Your objective: Output all of the records again, exactly as written.

Exercise data:

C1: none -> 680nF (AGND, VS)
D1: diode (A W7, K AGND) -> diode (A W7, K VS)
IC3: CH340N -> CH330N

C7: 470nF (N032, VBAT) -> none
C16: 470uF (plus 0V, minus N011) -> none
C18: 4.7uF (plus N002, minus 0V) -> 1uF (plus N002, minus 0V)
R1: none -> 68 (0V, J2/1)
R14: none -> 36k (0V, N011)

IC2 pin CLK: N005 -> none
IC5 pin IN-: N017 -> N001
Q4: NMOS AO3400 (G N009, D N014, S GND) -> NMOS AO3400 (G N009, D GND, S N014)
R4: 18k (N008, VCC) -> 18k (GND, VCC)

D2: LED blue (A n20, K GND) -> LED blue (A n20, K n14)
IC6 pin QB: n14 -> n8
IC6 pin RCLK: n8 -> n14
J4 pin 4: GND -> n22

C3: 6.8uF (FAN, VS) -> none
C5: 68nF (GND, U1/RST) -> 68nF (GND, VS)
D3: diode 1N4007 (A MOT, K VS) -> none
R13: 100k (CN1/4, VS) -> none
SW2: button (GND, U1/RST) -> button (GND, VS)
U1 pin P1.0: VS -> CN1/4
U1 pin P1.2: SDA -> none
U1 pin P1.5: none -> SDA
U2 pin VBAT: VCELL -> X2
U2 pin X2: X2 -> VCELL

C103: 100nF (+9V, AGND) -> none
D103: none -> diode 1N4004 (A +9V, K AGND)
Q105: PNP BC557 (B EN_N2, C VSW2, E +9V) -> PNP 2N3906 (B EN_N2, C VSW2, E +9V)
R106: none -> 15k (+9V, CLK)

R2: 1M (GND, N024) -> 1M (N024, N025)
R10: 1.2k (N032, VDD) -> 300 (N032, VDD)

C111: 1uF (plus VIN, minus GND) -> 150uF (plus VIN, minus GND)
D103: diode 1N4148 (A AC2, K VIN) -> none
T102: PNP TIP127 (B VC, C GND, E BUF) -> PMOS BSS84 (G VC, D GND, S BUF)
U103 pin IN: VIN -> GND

Answer:
C1: none -> 680nF (AGND, VS)
D1: diode (A W7, K AGND) -> diode (A W7, K VS)
IC3: CH340N -> CH330N

C7: 470nF (N032, VBAT) -> none
C16: 470uF (plus 0V, minus N011) -> none
C18: 4.7uF (plus N002, minus 0V) -> 1uF (plus N002, minus 0V)
R1: none -> 68 (0V, J2/1)
R14: none -> 36k (0V, N011)

IC2 pin CLK: N005 -> none
IC5 pin IN-: N017 -> N001
Q4: NMOS AO3400 (G N009, D N014, S GND) -> NMOS AO3400 (G N009, D GND, S N014)
R4: 18k (N008, VCC) -> 18k (GND, VCC)

D2: LED blue (A n20, K GND) -> LED blue (A n20, K n14)
IC6 pin QB: n14 -> n8
IC6 pin RCLK: n8 -> n14
J4 pin 4: GND -> n22

C3: 6.8uF (FAN, VS) -> none
C5: 68nF (GND, U1/RST) -> 68nF (GND, VS)
D3: diode 1N4007 (A MOT, K VS) -> none
R13: 100k (CN1/4, VS) -> none
SW2: button (GND, U1/RST) -> button (GND, VS)
U1 pin P1.0: VS -> CN1/4
U1 pin P1.2: SDA -> none
U1 pin P1.5: none -> SDA
U2 pin VBAT: VCELL -> X2
U2 pin X2: X2 -> VCELL

C103: 100nF (+9V, AGND) -> none
D103: none -> diode 1N4004 (A +9V, K AGND)
Q105: PNP BC557 (B EN_N2, C VSW2, E +9V) -> PNP 2N3906 (B EN_N2, C VSW2, E +9V)
R106: none -> 15k (+9V, CLK)

R2: 1M (GND, N024) -> 1M (N024, N025)
R10: 1.2k (N032, VDD) -> 300 (N032, VDD)

C111: 1uF (plus VIN, minus GND) -> 150uF (plus VIN, minus GND)
D103: diode 1N4148 (A AC2, K VIN) -> none
T102: PNP TIP127 (B VC, C GND, E BUF) -> PMOS BSS84 (G VC, D GND, S BUF)
U103 pin IN: VIN -> GND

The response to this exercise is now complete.